Data section:
Segment Open
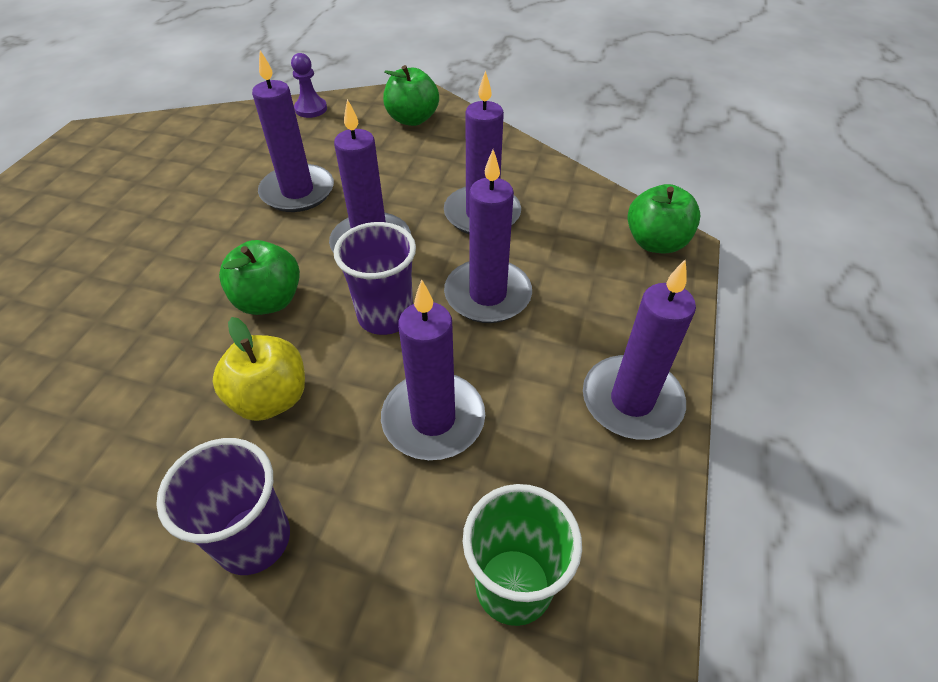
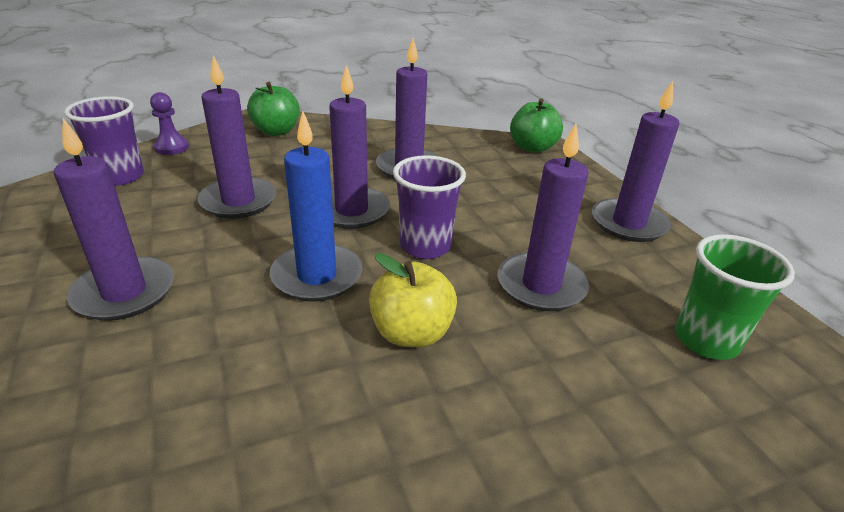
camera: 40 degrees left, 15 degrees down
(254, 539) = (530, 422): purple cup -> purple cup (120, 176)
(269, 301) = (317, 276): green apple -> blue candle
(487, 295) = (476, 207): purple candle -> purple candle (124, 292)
Segment Closed
Task instructions: A faithful copy of all the data above is required, printed exactly and with no pictures.

Answer box:
camera: 40 degrees left, 15 degrees down
(254, 539) = (530, 422): purple cup -> purple cup (120, 176)
(269, 301) = (317, 276): green apple -> blue candle
(487, 295) = (476, 207): purple candle -> purple candle (124, 292)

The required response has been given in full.